§ Instructions for the task: Gather every line in the records below that contains the string "shortInstrumentName", and copy each one out in full.

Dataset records
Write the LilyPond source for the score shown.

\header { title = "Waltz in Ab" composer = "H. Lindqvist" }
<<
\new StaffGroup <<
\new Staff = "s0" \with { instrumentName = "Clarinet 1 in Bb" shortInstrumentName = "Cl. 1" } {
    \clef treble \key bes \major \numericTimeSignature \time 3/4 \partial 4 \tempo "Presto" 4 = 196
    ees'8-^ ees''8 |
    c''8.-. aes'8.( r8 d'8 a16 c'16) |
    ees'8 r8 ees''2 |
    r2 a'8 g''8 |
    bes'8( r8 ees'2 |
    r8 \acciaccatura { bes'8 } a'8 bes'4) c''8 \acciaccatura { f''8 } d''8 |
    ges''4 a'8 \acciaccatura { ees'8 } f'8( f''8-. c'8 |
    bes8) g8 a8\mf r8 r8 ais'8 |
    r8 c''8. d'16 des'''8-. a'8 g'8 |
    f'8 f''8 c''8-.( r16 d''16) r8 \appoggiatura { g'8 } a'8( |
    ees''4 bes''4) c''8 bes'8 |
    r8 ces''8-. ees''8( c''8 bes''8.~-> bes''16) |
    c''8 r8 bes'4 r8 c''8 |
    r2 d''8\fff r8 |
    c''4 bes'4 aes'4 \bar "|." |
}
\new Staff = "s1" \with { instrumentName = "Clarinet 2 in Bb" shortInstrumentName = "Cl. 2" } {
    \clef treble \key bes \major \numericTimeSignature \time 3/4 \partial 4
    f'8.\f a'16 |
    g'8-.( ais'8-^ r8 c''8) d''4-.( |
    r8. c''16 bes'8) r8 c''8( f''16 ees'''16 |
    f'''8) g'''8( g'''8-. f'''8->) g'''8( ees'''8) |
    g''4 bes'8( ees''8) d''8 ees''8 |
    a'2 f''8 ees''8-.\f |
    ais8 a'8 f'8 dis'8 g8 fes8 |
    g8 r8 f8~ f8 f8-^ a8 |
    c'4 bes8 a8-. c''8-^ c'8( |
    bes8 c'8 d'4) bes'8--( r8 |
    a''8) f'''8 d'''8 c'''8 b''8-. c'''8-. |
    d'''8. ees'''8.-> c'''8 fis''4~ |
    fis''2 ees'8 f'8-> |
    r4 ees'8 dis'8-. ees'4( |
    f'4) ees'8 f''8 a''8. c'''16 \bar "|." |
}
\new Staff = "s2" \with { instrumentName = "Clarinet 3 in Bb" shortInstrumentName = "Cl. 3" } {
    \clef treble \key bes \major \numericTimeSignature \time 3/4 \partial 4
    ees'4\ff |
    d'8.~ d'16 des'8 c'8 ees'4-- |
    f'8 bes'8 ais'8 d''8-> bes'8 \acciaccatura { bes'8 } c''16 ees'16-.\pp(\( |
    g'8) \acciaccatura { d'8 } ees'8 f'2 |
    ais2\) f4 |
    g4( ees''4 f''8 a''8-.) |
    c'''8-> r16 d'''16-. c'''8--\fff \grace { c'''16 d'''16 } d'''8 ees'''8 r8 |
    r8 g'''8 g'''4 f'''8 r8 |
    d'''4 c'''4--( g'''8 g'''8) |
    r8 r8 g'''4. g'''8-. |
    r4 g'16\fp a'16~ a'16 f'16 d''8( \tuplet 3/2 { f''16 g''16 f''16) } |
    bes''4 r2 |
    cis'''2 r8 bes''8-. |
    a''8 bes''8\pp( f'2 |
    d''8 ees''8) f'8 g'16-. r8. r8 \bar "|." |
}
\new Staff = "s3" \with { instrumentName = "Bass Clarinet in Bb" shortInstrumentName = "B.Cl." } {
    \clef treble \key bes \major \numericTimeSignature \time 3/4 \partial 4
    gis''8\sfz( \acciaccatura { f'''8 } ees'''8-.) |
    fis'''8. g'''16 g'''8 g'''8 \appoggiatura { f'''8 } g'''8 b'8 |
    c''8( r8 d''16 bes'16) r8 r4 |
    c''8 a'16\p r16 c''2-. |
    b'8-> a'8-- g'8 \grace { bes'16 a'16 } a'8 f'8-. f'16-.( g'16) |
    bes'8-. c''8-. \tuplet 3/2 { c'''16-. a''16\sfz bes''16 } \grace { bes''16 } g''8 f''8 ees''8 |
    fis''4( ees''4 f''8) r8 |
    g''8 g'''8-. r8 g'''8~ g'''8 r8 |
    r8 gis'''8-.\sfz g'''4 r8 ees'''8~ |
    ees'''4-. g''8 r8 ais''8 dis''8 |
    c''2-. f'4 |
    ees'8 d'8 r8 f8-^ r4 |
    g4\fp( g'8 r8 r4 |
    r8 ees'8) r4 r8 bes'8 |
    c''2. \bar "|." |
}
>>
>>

§ Response to this exercise:
\new Staff = "s0" \with { instrumentName = "Clarinet 1 in Bb" shortInstrumentName = "Cl. 1" } {
\new Staff = "s1" \with { instrumentName = "Clarinet 2 in Bb" shortInstrumentName = "Cl. 2" } {
\new Staff = "s2" \with { instrumentName = "Clarinet 3 in Bb" shortInstrumentName = "Cl. 3" } {
\new Staff = "s3" \with { instrumentName = "Bass Clarinet in Bb" shortInstrumentName = "B.Cl." } {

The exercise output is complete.